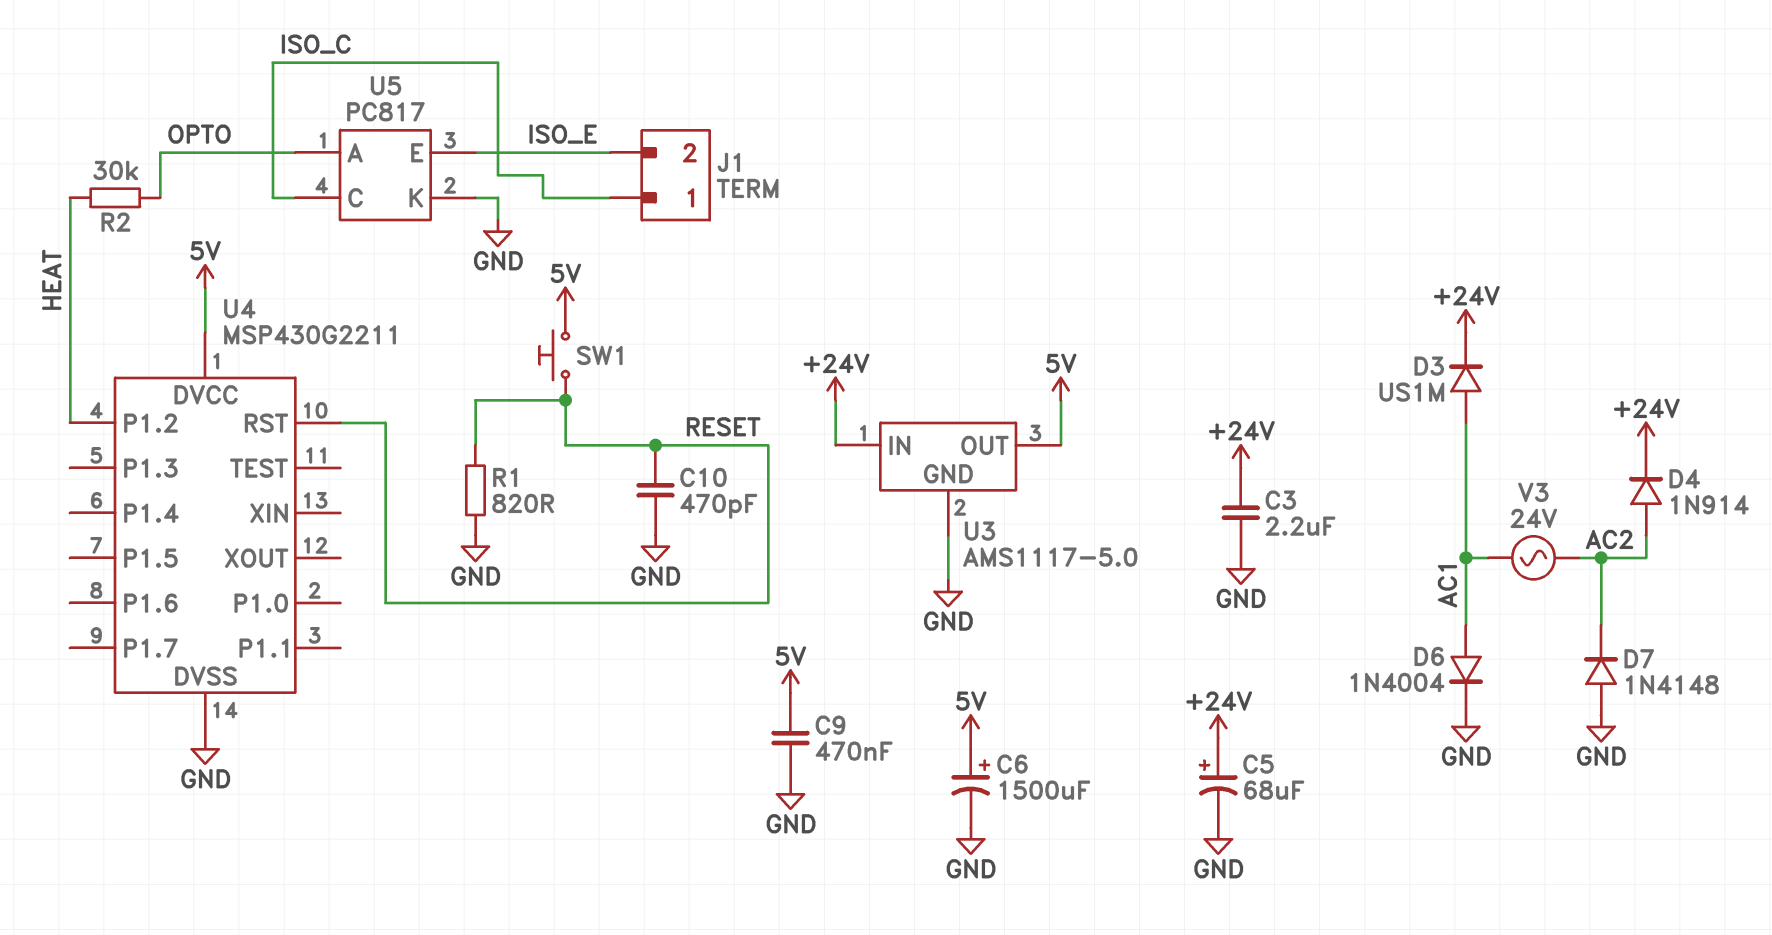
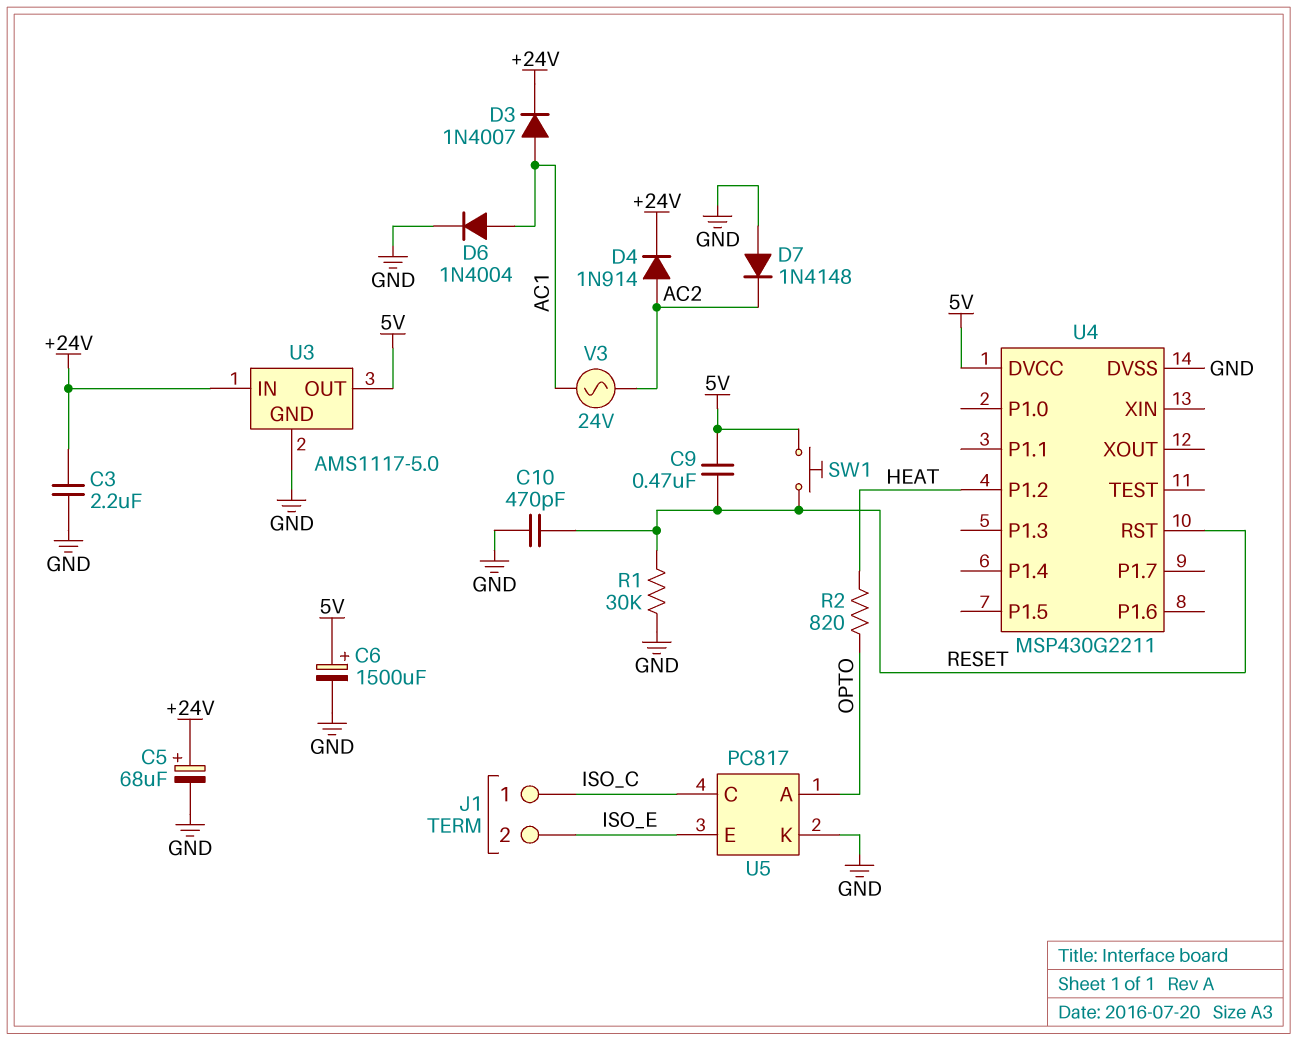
C9: 470nF (5V, GND) -> 470nF (5V, RESET)
D3: diode US1M (A AC1, K +24V) -> diode 1N4007 (A AC1, K +24V)
R1: 820 (GND, RESET) -> 30k (GND, RESET)
R2: 30k (HEAT, OPTO) -> 820 (HEAT, OPTO)

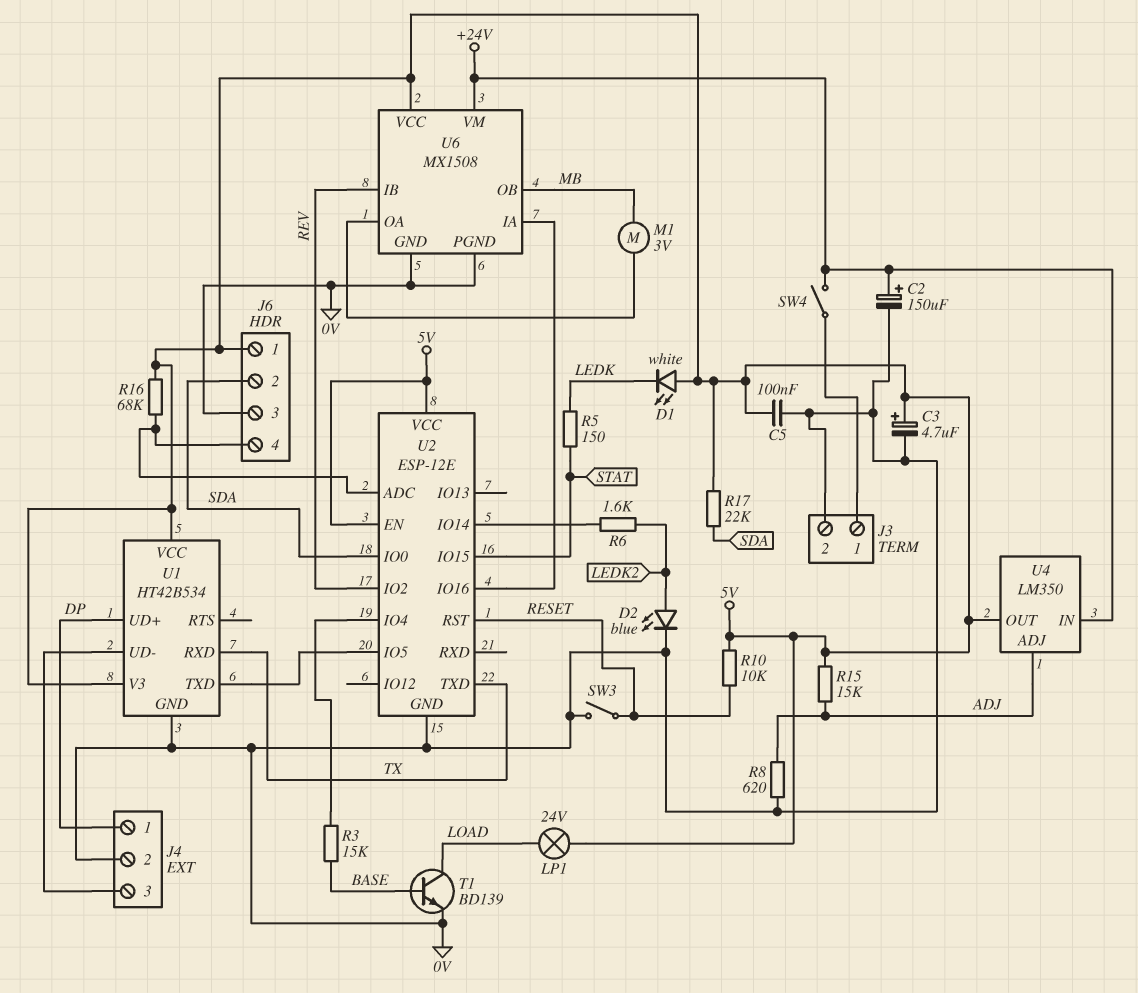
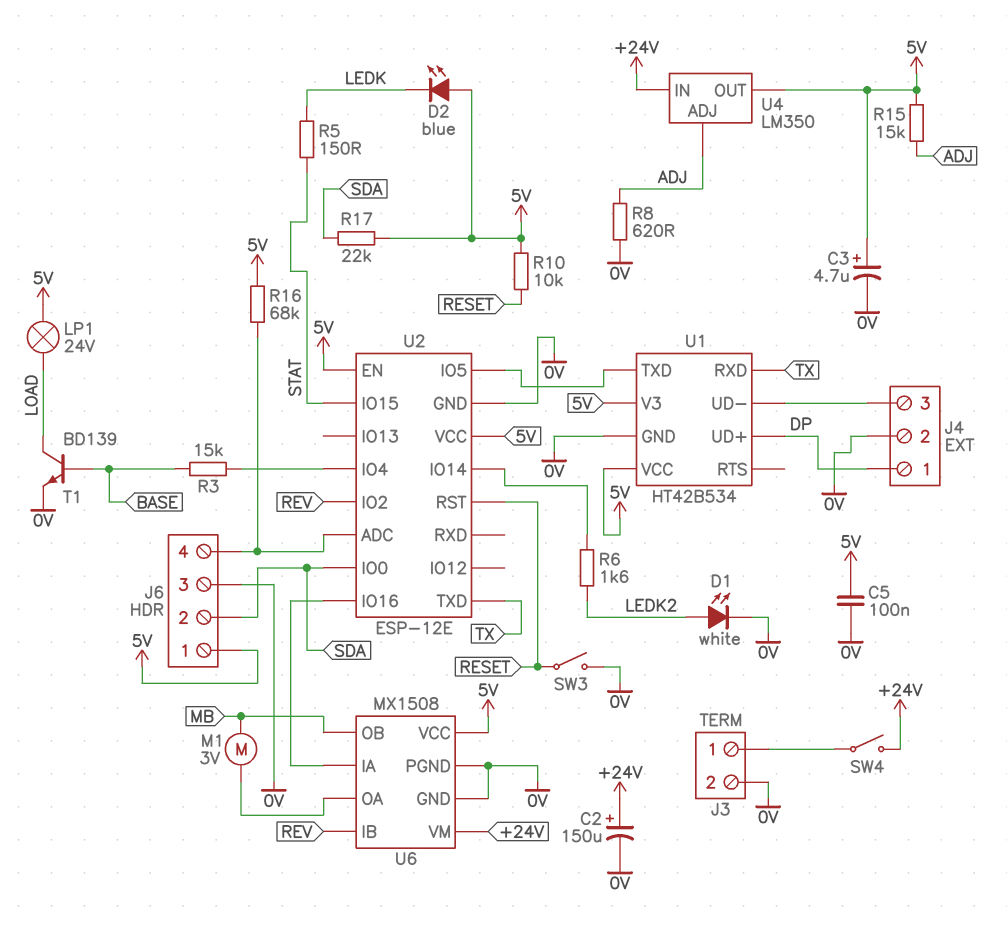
D1: LED white (A 5V, K LEDK) -> LED white (A LEDK2, K 0V)
D2: LED blue (A LEDK2, K 0V) -> LED blue (A 5V, K LEDK)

+++++

__Task objective__. Produce an exact copy of the lines from the line with "R2: 30k (HEAT, OPTO) -> 820 (HEAT, OPTO)" through the last line of the data above, both ends included. No pictures belong in it.

__Result__.
R2: 30k (HEAT, OPTO) -> 820 (HEAT, OPTO)

D1: LED white (A 5V, K LEDK) -> LED white (A LEDK2, K 0V)
D2: LED blue (A LEDK2, K 0V) -> LED blue (A 5V, K LEDK)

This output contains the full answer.